EXERCISE DETAILS: Images do not belong in the copy. Retype all the entries below exactly.
(Beginning of EXERCISE DATA)
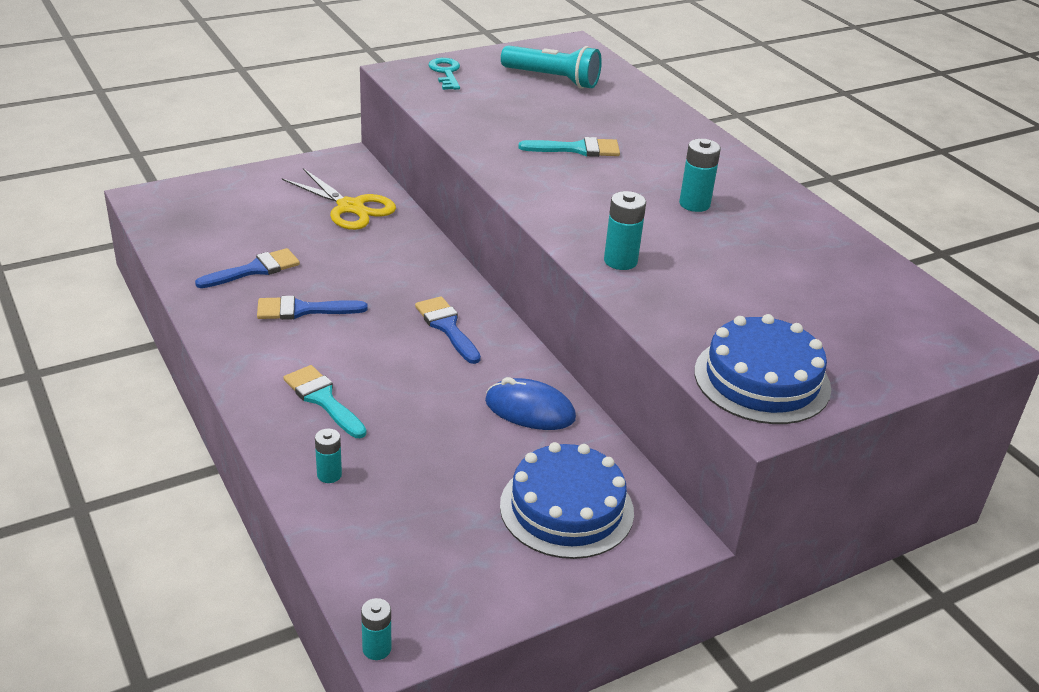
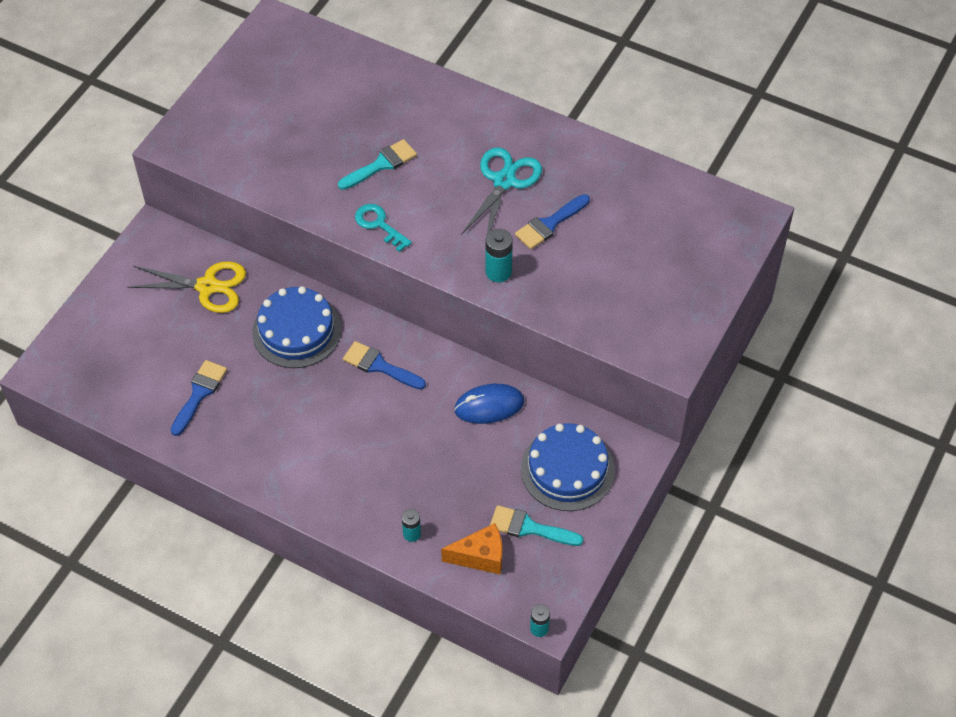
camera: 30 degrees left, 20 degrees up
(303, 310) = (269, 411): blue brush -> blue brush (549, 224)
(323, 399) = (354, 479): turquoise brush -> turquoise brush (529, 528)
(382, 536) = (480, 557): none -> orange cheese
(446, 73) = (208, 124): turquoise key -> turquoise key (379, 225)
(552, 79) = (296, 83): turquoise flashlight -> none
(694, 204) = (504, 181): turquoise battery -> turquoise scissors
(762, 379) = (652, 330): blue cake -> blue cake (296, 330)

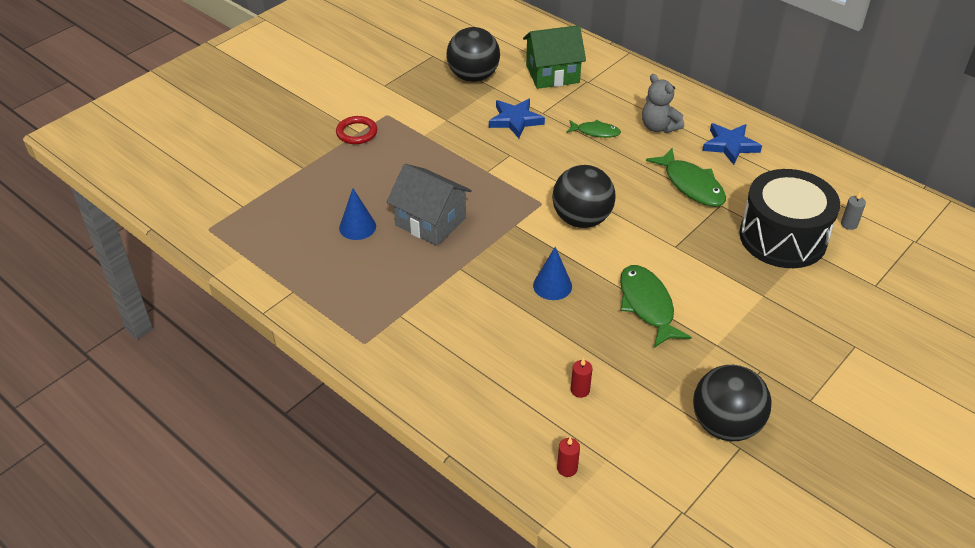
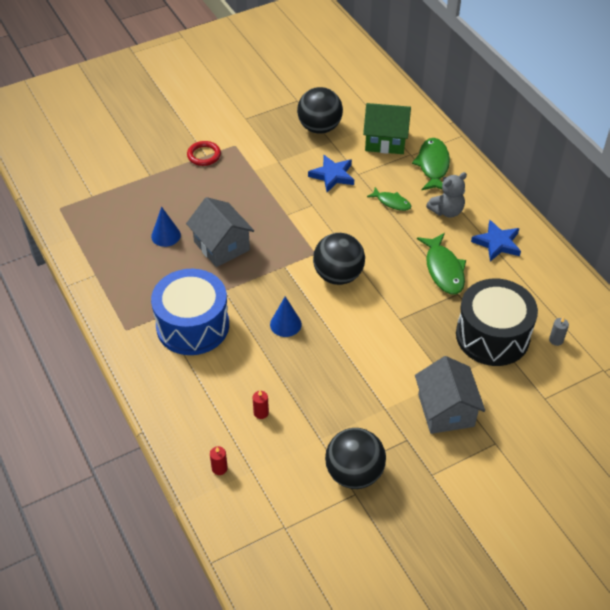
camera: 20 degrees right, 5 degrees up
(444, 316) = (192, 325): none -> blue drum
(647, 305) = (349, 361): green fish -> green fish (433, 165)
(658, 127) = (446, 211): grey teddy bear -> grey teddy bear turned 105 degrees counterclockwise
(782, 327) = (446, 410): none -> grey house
(End of EXERCISE DATA)
ANSWER TO THIS EXERCISE:
camera: 30 degrees left, 20 degrees up
(303, 310) = (269, 411): blue brush -> blue brush (549, 224)
(323, 399) = (354, 479): turquoise brush -> turquoise brush (529, 528)
(382, 536) = (480, 557): none -> orange cheese
(446, 73) = (208, 124): turquoise key -> turquoise key (379, 225)
(552, 79) = (296, 83): turquoise flashlight -> none
(694, 204) = (504, 181): turquoise battery -> turquoise scissors
(762, 379) = (652, 330): blue cake -> blue cake (296, 330)

camera: 20 degrees right, 5 degrees up
(444, 316) = (192, 325): none -> blue drum
(647, 305) = (349, 361): green fish -> green fish (433, 165)
(658, 127) = (446, 211): grey teddy bear -> grey teddy bear turned 105 degrees counterclockwise
(782, 327) = (446, 410): none -> grey house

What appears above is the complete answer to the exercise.